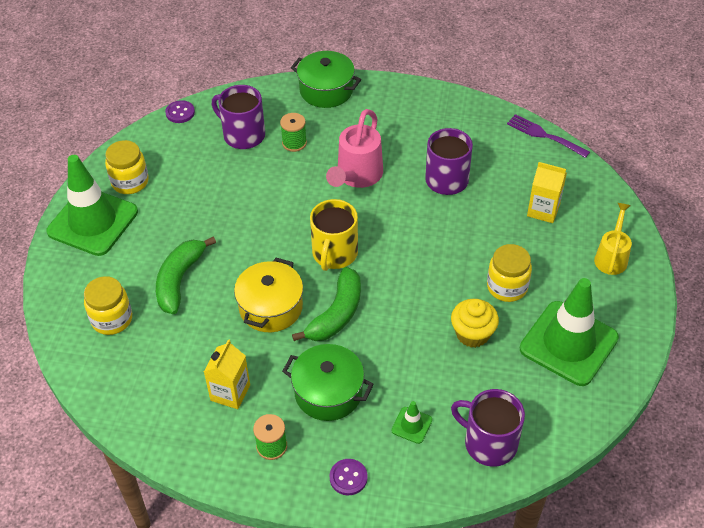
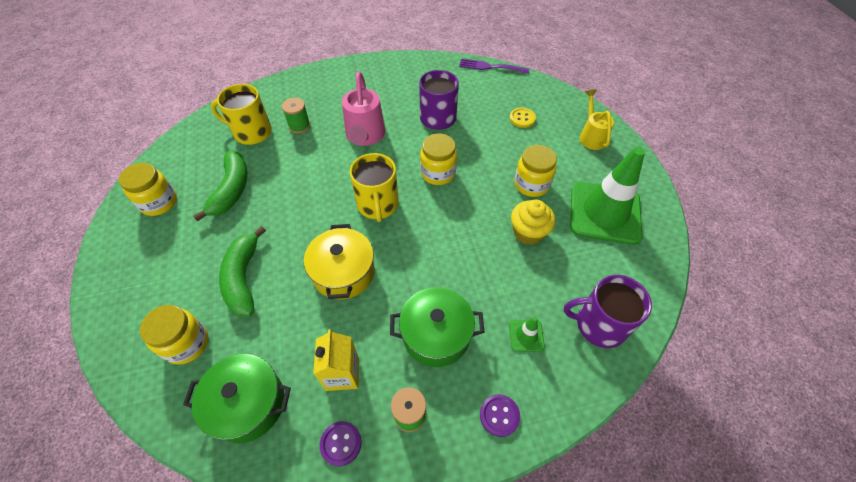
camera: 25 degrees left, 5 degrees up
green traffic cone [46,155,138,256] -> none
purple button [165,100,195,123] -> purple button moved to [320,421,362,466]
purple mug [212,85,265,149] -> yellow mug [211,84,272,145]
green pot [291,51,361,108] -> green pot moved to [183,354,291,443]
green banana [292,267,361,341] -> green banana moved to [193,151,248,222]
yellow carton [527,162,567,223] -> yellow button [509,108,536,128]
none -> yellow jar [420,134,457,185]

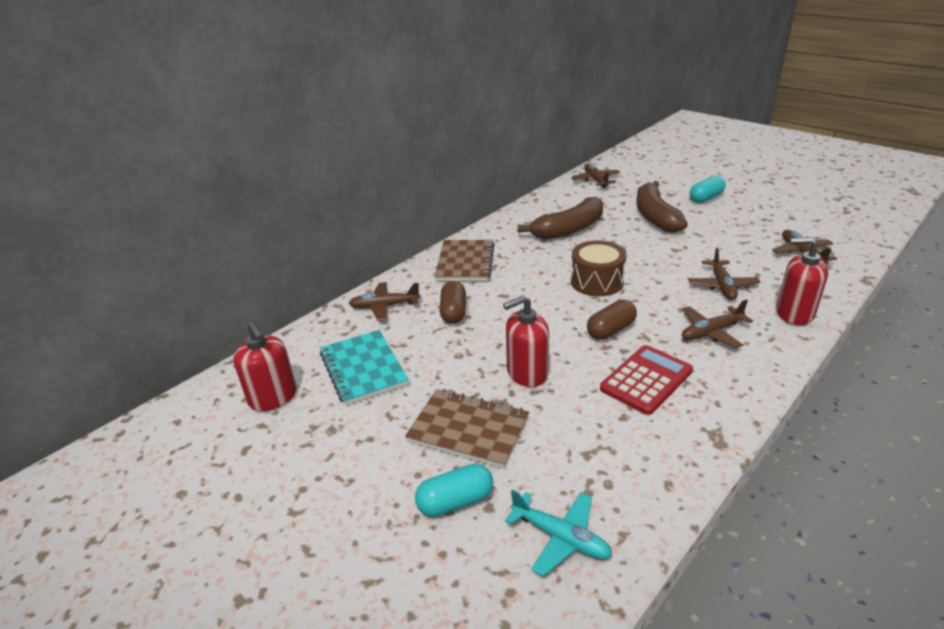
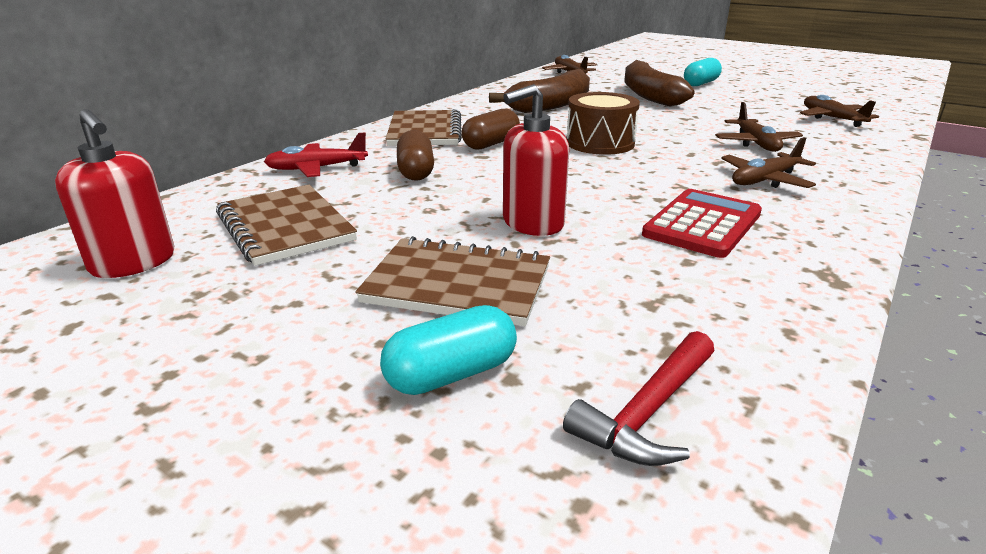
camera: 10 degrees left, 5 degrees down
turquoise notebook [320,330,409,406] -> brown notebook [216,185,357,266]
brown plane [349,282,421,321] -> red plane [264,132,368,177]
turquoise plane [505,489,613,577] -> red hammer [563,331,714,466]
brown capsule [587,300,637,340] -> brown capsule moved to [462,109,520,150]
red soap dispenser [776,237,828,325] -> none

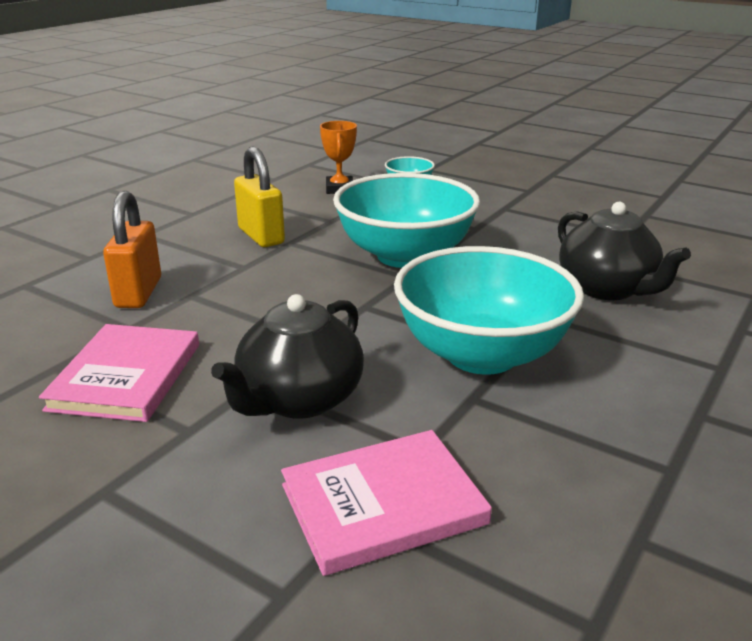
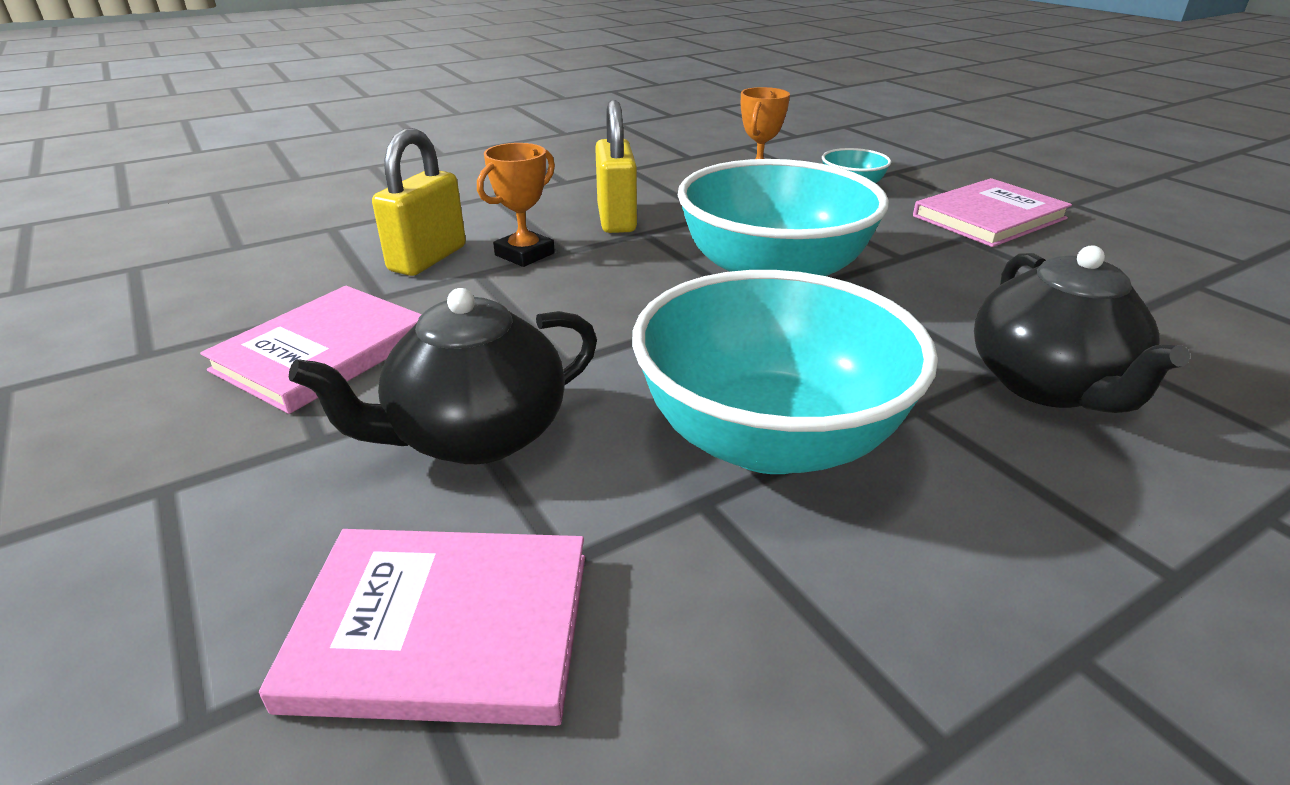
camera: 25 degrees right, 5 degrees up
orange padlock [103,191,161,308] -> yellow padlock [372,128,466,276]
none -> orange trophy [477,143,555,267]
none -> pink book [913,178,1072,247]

Description of the task
The lines to reproduce run from the one above containing "turquoise plane [505,489,613,577]" through the one containing "orange padlock [103,191,161,308]". Copy them exactly and leave out all pictures.

Task answer
turquoise plane [505,489,613,577] -> red hammer [563,331,714,466]
brown capsule [587,300,637,340] -> brown capsule moved to [462,109,520,150]
red soap dispenser [776,237,828,325] -> none

camera: 25 degrees right, 5 degrees up
orange padlock [103,191,161,308] -> yellow padlock [372,128,466,276]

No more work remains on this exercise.